**Task statement:**
Go through the records below and copy out every line holding "MOSI".

**Available records:**

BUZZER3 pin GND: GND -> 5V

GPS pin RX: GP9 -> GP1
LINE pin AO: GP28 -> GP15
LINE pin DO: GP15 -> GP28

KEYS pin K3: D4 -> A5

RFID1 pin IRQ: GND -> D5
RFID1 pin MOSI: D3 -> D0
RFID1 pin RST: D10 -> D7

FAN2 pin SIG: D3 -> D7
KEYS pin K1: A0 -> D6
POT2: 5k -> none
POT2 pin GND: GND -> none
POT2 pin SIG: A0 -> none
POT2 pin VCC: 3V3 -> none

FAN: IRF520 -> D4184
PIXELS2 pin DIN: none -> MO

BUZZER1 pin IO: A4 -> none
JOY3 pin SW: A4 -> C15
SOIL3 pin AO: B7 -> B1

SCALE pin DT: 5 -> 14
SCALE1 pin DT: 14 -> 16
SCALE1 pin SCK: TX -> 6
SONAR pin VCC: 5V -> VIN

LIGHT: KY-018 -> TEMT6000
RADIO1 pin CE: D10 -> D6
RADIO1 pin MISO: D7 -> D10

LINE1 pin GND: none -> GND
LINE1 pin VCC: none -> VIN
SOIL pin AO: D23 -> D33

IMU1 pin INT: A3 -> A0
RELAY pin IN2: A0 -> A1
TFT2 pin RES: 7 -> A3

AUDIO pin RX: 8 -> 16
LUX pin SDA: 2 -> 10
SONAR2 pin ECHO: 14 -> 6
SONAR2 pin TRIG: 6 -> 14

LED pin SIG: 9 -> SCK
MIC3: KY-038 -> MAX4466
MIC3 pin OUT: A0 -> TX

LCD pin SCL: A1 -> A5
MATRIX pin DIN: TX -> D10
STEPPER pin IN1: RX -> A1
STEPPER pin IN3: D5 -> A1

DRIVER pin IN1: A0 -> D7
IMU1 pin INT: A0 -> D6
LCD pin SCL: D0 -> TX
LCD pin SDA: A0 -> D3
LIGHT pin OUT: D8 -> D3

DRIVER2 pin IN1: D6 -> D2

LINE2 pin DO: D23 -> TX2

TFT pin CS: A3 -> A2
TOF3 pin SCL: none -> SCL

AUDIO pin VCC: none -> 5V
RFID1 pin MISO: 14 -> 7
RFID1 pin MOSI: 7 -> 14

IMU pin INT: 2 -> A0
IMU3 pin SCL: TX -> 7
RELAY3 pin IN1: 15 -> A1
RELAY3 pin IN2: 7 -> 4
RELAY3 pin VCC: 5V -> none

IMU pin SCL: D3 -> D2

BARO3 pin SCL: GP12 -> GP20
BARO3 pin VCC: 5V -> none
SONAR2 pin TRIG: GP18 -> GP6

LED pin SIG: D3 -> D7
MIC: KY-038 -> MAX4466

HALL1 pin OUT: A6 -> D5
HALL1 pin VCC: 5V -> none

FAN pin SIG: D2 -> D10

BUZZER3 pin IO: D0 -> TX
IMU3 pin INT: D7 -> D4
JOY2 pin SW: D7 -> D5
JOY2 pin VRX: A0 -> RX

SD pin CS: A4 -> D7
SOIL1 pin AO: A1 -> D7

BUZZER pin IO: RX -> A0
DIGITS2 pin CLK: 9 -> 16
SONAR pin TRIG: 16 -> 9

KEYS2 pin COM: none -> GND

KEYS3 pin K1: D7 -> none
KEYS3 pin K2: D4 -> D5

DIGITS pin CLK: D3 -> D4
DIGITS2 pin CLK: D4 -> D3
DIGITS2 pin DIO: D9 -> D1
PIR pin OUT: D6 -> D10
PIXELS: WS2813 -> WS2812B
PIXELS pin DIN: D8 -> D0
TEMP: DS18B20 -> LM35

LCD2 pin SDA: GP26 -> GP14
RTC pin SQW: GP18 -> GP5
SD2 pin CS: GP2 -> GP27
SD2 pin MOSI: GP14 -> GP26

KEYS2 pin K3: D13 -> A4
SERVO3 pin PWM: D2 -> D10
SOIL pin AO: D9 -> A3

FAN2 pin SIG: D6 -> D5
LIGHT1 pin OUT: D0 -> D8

**Response to this task:**
RFID1 pin MOSI: D3 -> D0
RFID1 pin MOSI: 7 -> 14
SD2 pin MOSI: GP14 -> GP26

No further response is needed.